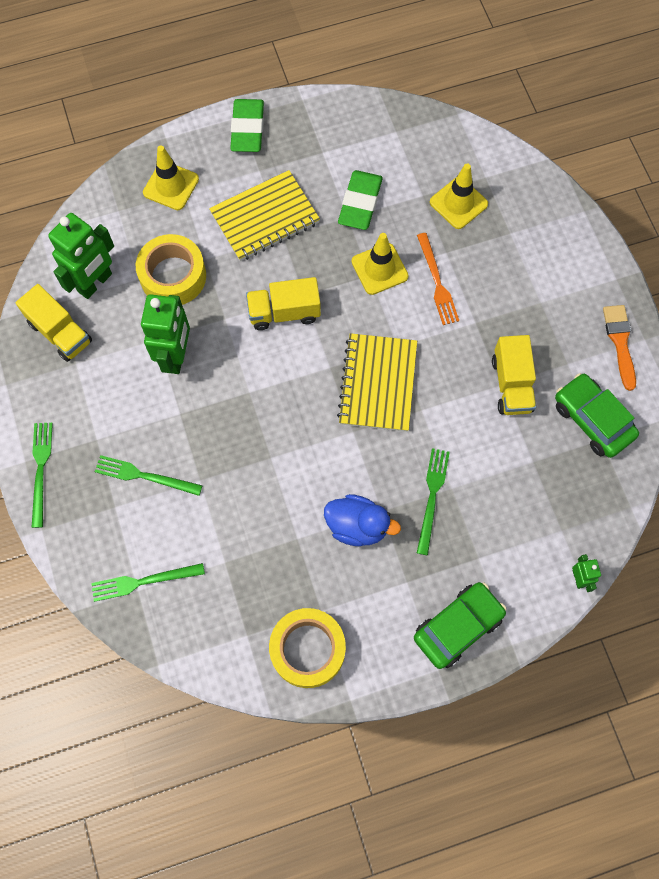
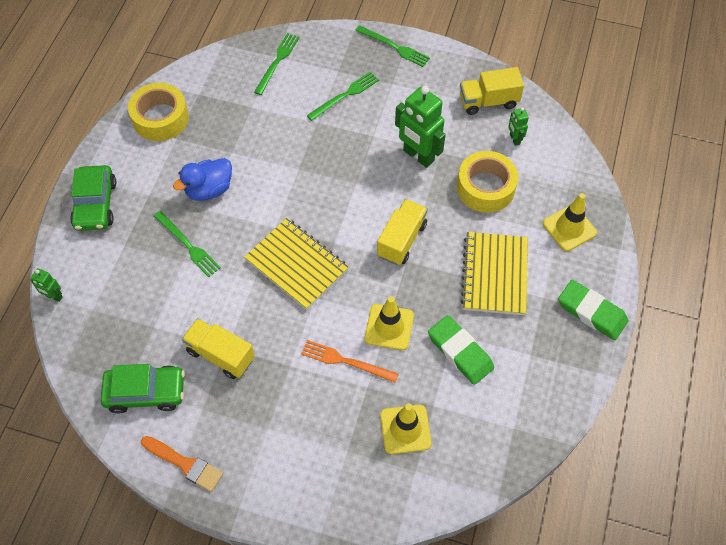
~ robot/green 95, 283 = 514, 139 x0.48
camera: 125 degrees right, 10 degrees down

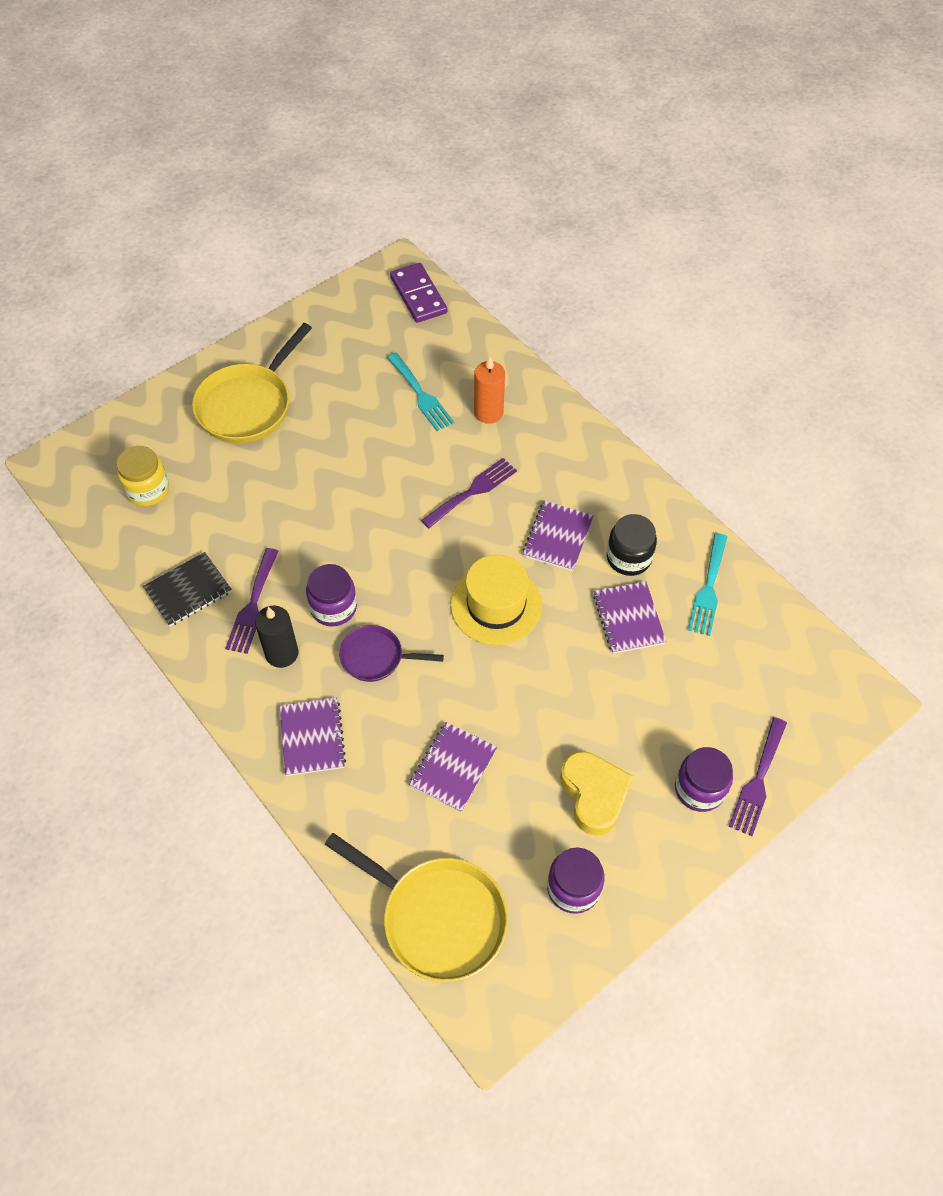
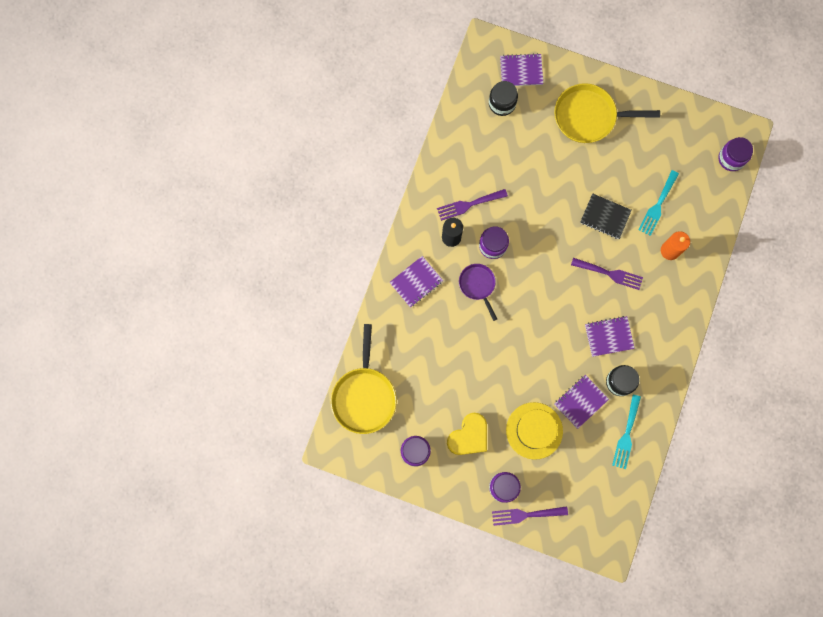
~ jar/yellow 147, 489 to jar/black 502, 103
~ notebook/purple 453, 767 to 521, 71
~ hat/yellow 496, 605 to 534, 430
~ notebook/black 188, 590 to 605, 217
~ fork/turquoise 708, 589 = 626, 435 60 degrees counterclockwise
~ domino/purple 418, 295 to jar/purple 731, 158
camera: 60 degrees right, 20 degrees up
★ ★ ★ ★
**EXERCISE**
Would you provide an exact, picture-free copy of the data above?

**WRITTEN SOLUTION**
~ robot/green 95, 283 = 514, 139 x0.48
camera: 125 degrees right, 10 degrees down

~ jar/yellow 147, 489 to jar/black 502, 103
~ notebook/purple 453, 767 to 521, 71
~ hat/yellow 496, 605 to 534, 430
~ notebook/black 188, 590 to 605, 217
~ fork/turquoise 708, 589 = 626, 435 60 degrees counterclockwise
~ domino/purple 418, 295 to jar/purple 731, 158
camera: 60 degrees right, 20 degrees up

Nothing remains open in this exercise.